• [WORK REQUIRED]
Retype the lines from the one containing "(208, 275) = (371, 145): yellow" through the last line of the entries below, exactly and in full, omitting every image.

• [INFORMATION SHOWN]
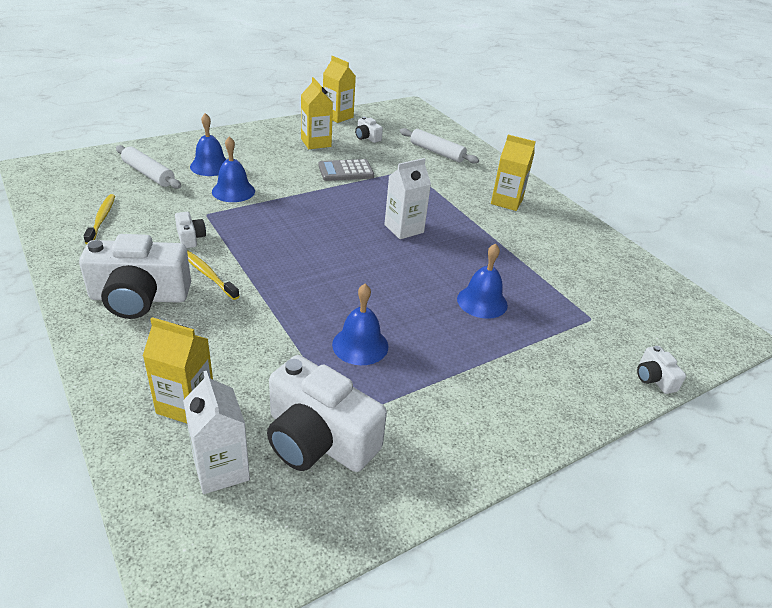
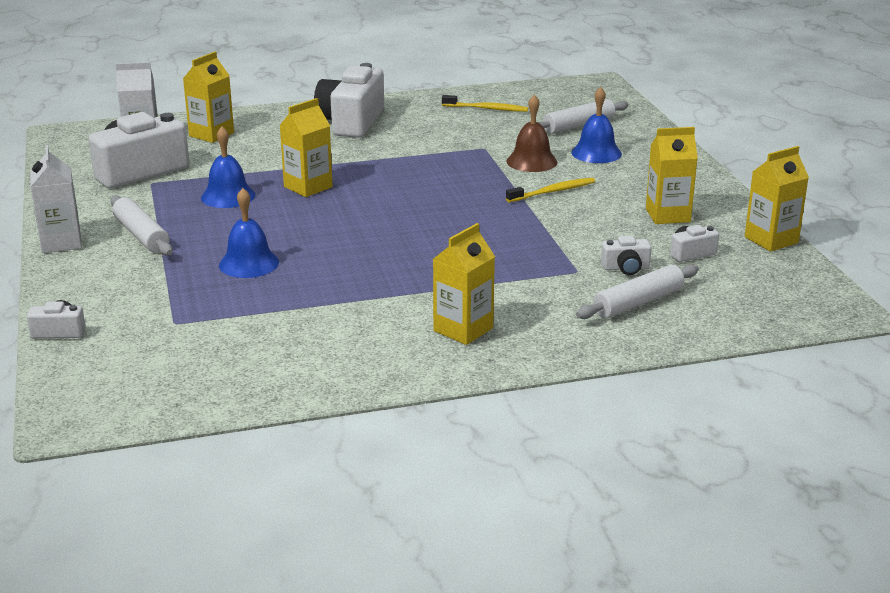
camera: 110 degrees right, 10 degrees down
(190, 238) = (439, 140): white camera -> white camera (626, 268)
(208, 275) = (371, 145): yellow toothbrush -> yellow toothbrush (552, 192)
(233, 191) = (531, 161): blue bell -> brown bell
(321, 297) = (308, 187): none -> yellow carton
(346, 171) = (576, 226): grey calculator -> none
(404, 229) = (416, 243): white carton -> white carton (61, 242)
(471, 383) = (141, 235): none -> white rolling pin

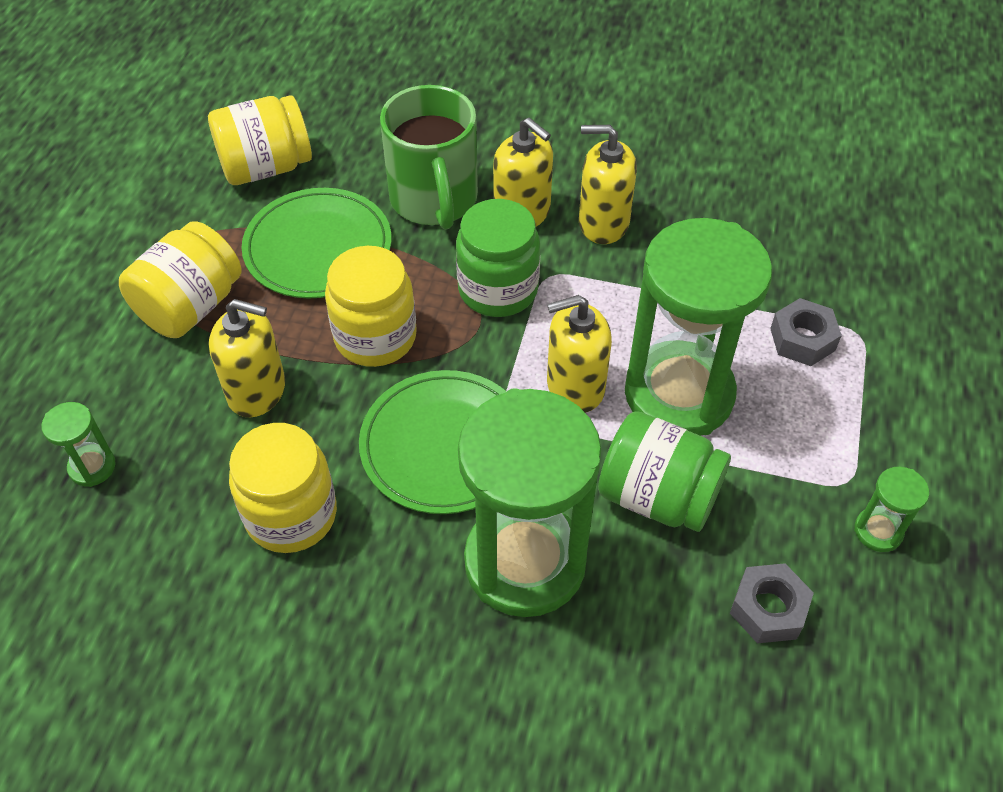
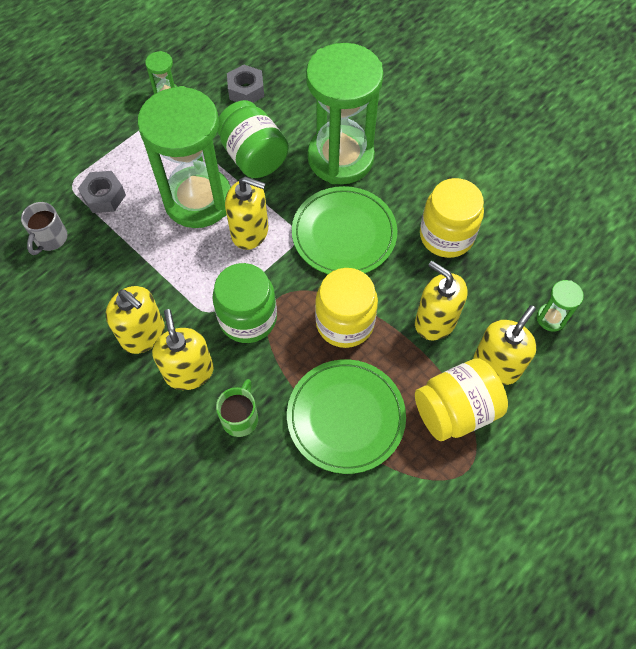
camera: 150 degrees left, 10 degrees up
(154, 375) = (496, 365): none -> yellow soap dispenser
(266, 167) = (347, 526): yellow jar -> none
(434, 200) = (240, 417): green mug -> green mug, size x0.50
(808, 263) = (50, 239): none -> grey mug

• [EXERCISE RESPONSE]
(208, 275) = (371, 145): yellow toothbrush -> yellow toothbrush (552, 192)
(233, 191) = (531, 161): blue bell -> brown bell
(321, 297) = (308, 187): none -> yellow carton
(346, 171) = (576, 226): grey calculator -> none
(404, 229) = (416, 243): white carton -> white carton (61, 242)
(471, 383) = (141, 235): none -> white rolling pin

camera: 150 degrees left, 10 degrees up
(154, 375) = (496, 365): none -> yellow soap dispenser
(266, 167) = (347, 526): yellow jar -> none
(434, 200) = (240, 417): green mug -> green mug, size x0.50
(808, 263) = (50, 239): none -> grey mug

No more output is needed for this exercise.